TASK ITEM »
Set the material down again exactly, line by line, skipping each picture.

DATA EXCERPT »
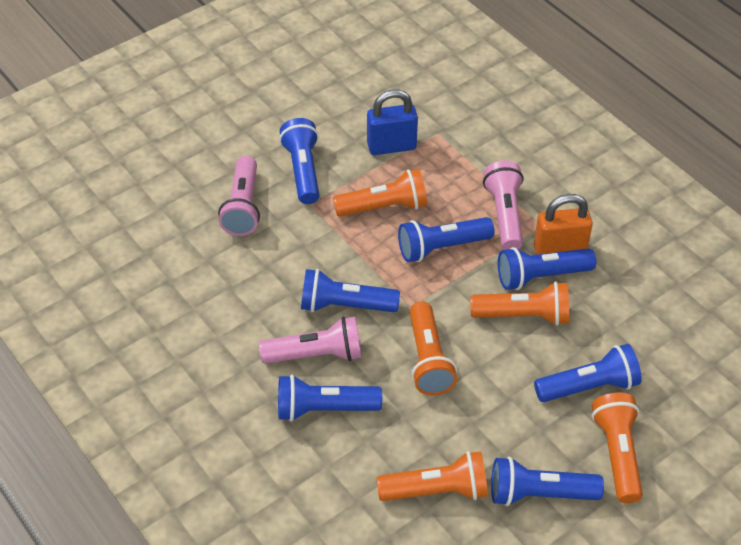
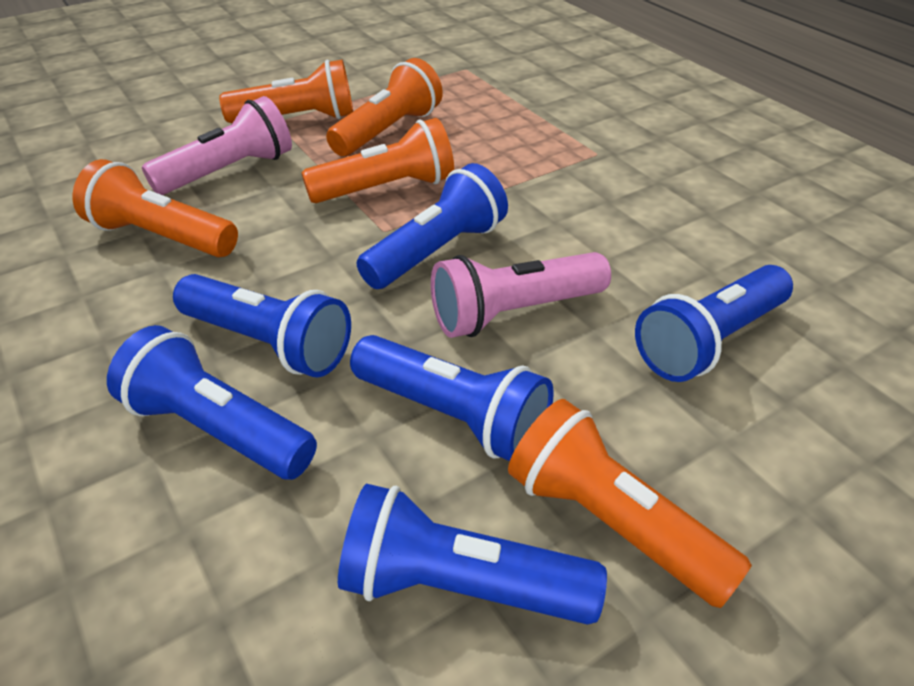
blue flashlight: 7 -> 6
blue padlock: 1 -> 0
orange padlock: 1 -> 0
pink flashlight: 3 -> 2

RESPONSE TO THE EXERCISE »
blue flashlight: 7 -> 6
blue padlock: 1 -> 0
orange padlock: 1 -> 0
pink flashlight: 3 -> 2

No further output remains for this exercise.